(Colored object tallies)
━━━━━━
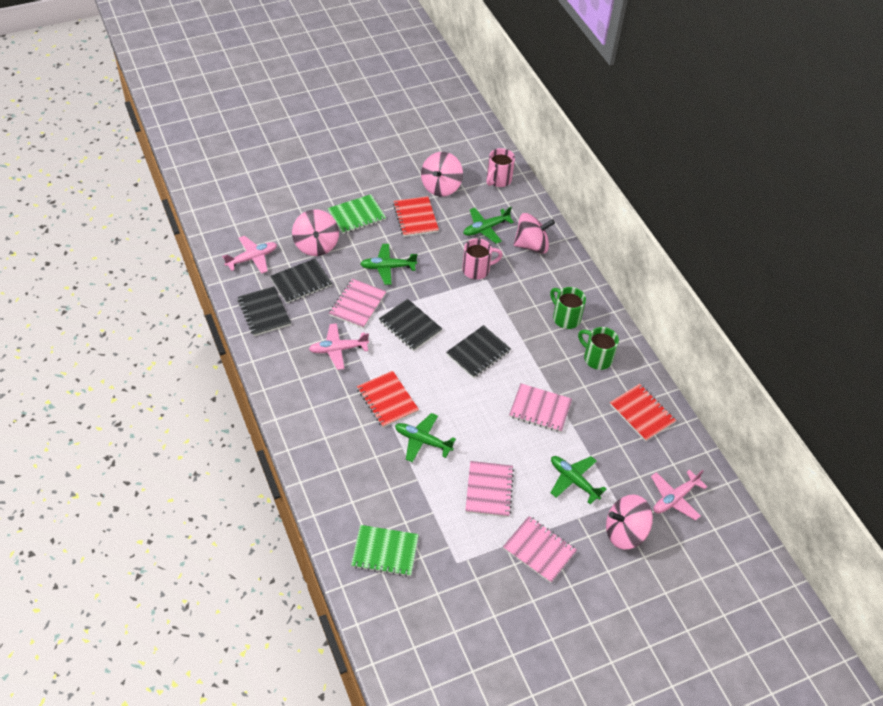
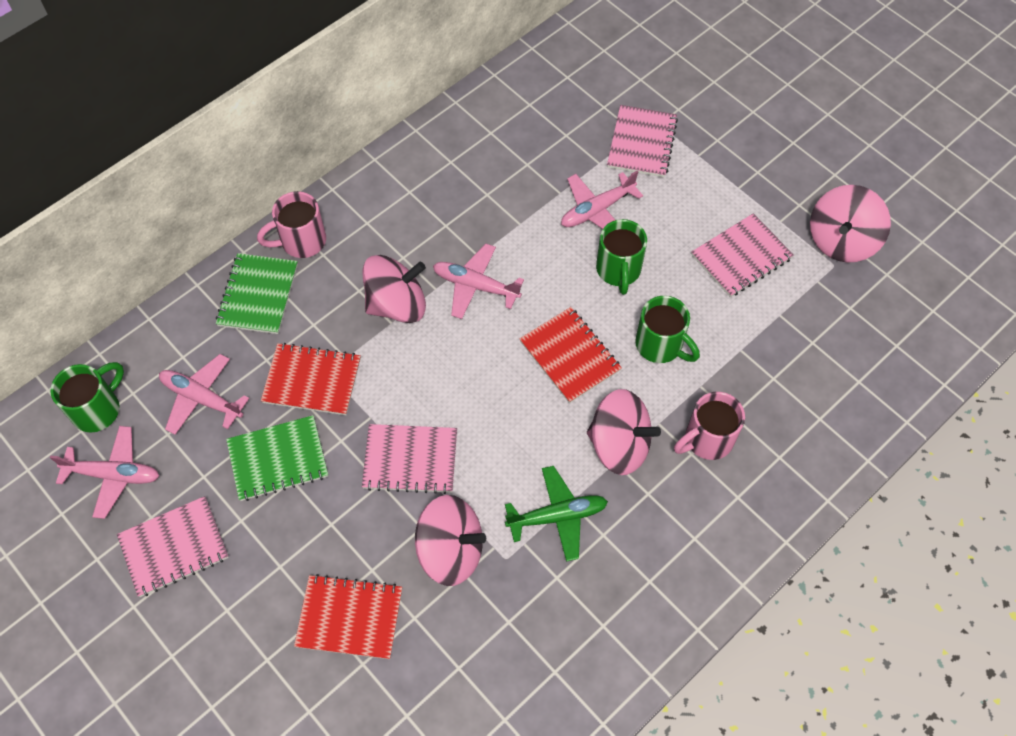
black notebook: 4 -> 0
green mug: 2 -> 3
green plane: 4 -> 1
pink plane: 3 -> 4

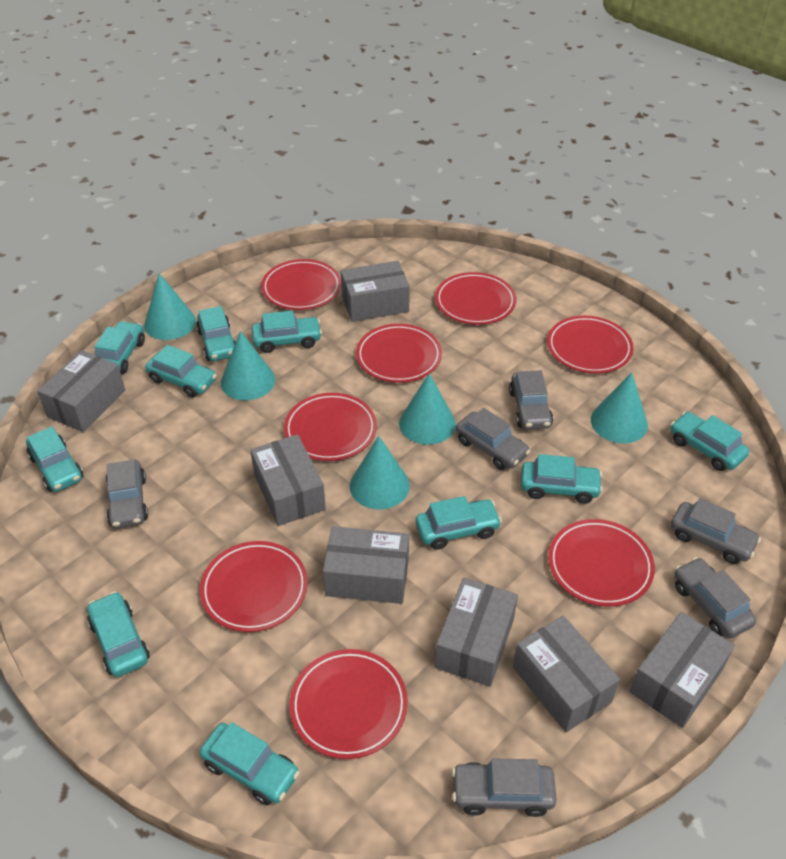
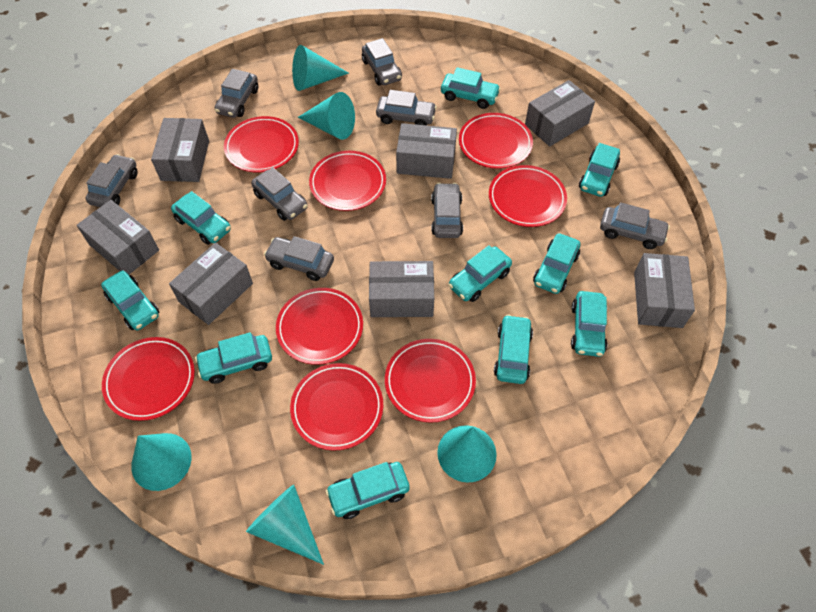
grey car: 6 -> 8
━━━━━━
**What you are asked to do**
If an entry contains an image, print the rest of that entry exactly and leave the image out.

**Solution below**
black notebook: 4 -> 0
green mug: 2 -> 3
green plane: 4 -> 1
pink plane: 3 -> 4

grey car: 6 -> 8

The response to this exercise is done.